*Work task:* Could you please reproduce all the records below exactly, leaving out the images?

*Records shown:*
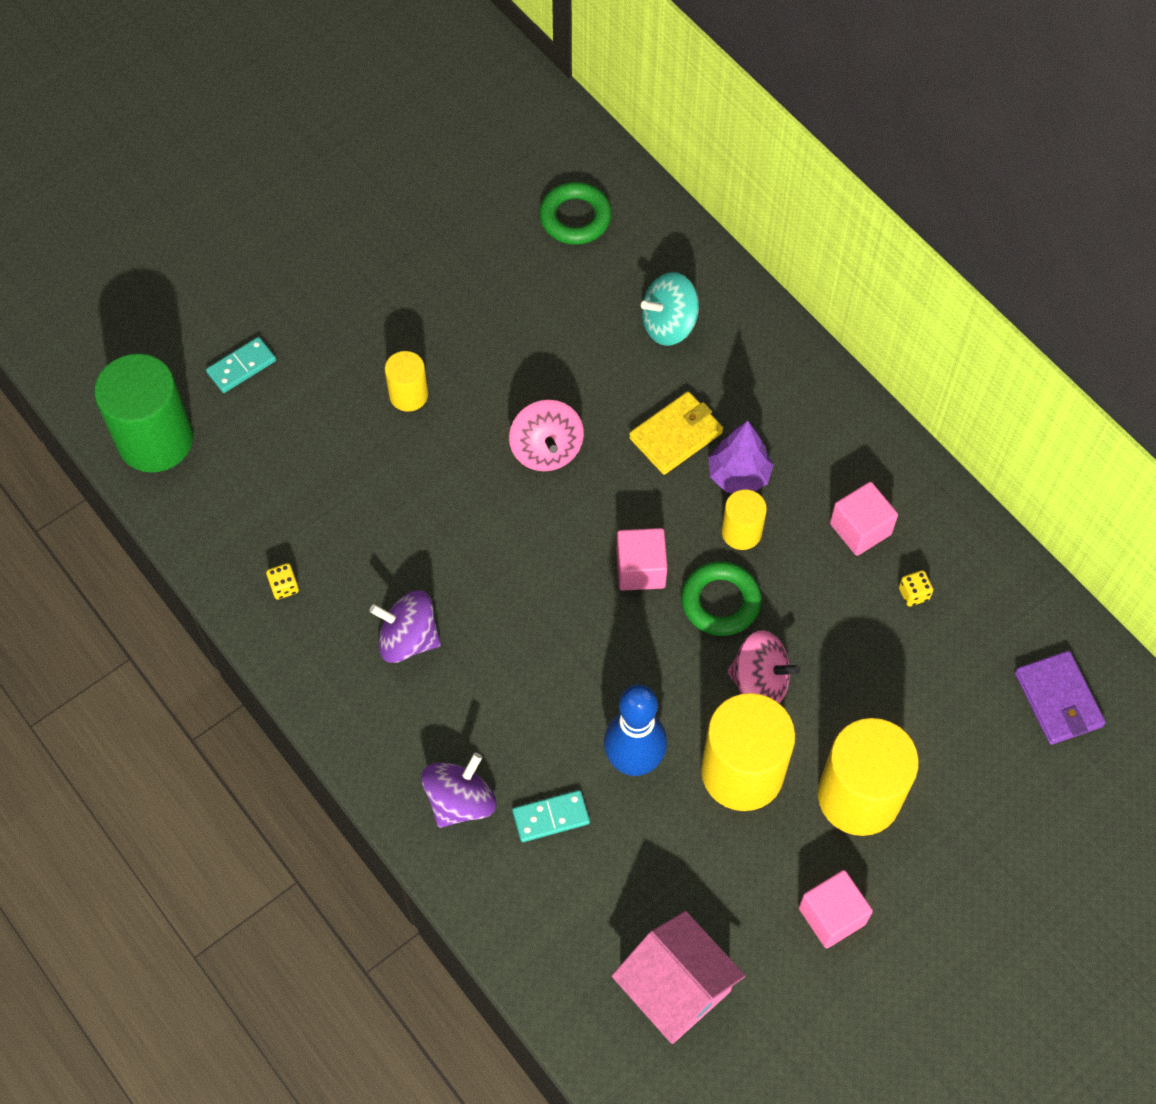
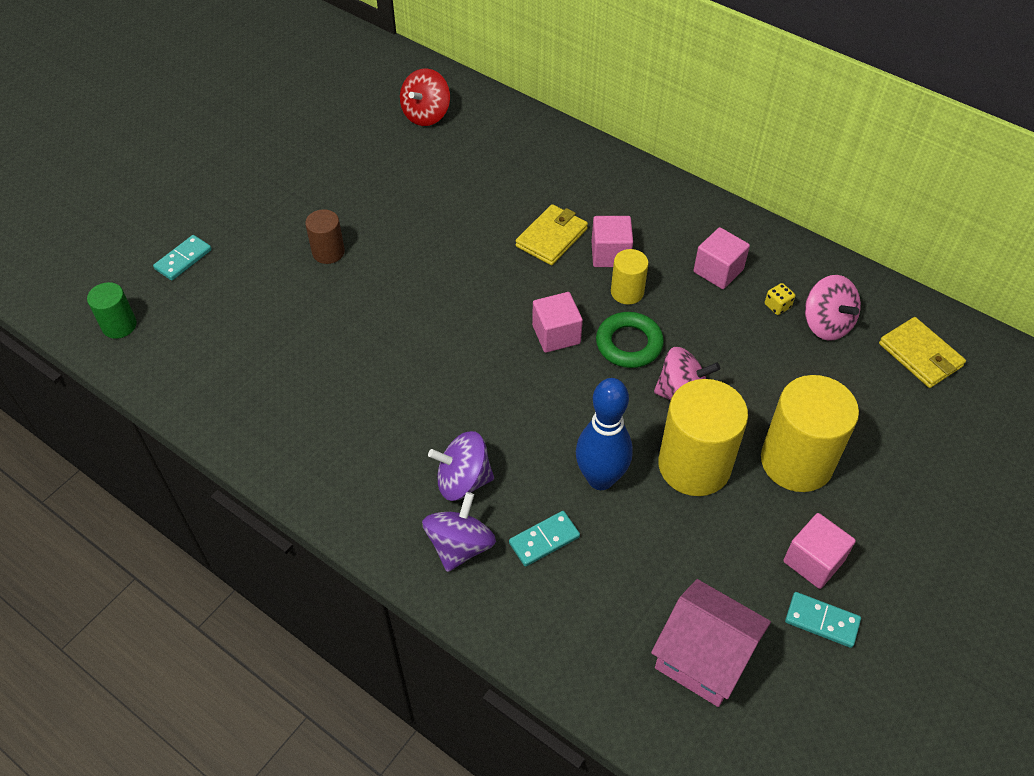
camera: 15 degrees left, 10 degrees down
(155, 440) = (119, 325): green cylinder -> green cylinder, size x0.52
(284, 587) = (257, 411): yellow dice -> none
(408, 395) = (328, 252): yellow cylinder -> brown cylinder
(408, 639) = (377, 427): purple spinning top -> purple spinning top (463, 480)
(546, 450) = (452, 267): pink spinning top -> pink spinning top (826, 324)
(575, 218) = (426, 115): green ring -> red spinning top
(669, 324) = (520, 167): turquoise spinning top -> none
(738, 475) = (610, 254): purple tree -> pink cube
(814, 983) = (822, 621): none -> turquoise domino
(1058, 700) = (920, 355): purple wallet -> yellow wallet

*Exercise result:*
camera: 15 degrees left, 10 degrees down
(155, 440) = (119, 325): green cylinder -> green cylinder, size x0.52
(284, 587) = (257, 411): yellow dice -> none
(408, 395) = (328, 252): yellow cylinder -> brown cylinder
(408, 639) = (377, 427): purple spinning top -> purple spinning top (463, 480)
(546, 450) = (452, 267): pink spinning top -> pink spinning top (826, 324)
(575, 218) = (426, 115): green ring -> red spinning top
(669, 324) = (520, 167): turquoise spinning top -> none
(738, 475) = (610, 254): purple tree -> pink cube
(814, 983) = (822, 621): none -> turquoise domino
(1058, 700) = (920, 355): purple wallet -> yellow wallet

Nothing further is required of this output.